Reproduce each record exactly, leaving out no line.

[Supplied material — start]

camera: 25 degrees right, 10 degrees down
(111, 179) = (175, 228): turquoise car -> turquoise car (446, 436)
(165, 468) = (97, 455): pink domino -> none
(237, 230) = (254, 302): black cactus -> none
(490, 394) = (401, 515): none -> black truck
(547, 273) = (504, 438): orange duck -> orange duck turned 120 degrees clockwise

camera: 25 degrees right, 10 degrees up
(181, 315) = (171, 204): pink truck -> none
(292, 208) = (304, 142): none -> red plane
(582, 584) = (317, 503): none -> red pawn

[Supplied material — finish]

## Exercise answer
camera: 25 degrees right, 10 degrees down
(111, 179) = (175, 228): turquoise car -> turquoise car (446, 436)
(165, 468) = (97, 455): pink domino -> none
(237, 230) = (254, 302): black cactus -> none
(490, 394) = (401, 515): none -> black truck
(547, 273) = (504, 438): orange duck -> orange duck turned 120 degrees clockwise

camera: 25 degrees right, 10 degrees up
(181, 315) = (171, 204): pink truck -> none
(292, 208) = (304, 142): none -> red plane
(582, 584) = (317, 503): none -> red pawn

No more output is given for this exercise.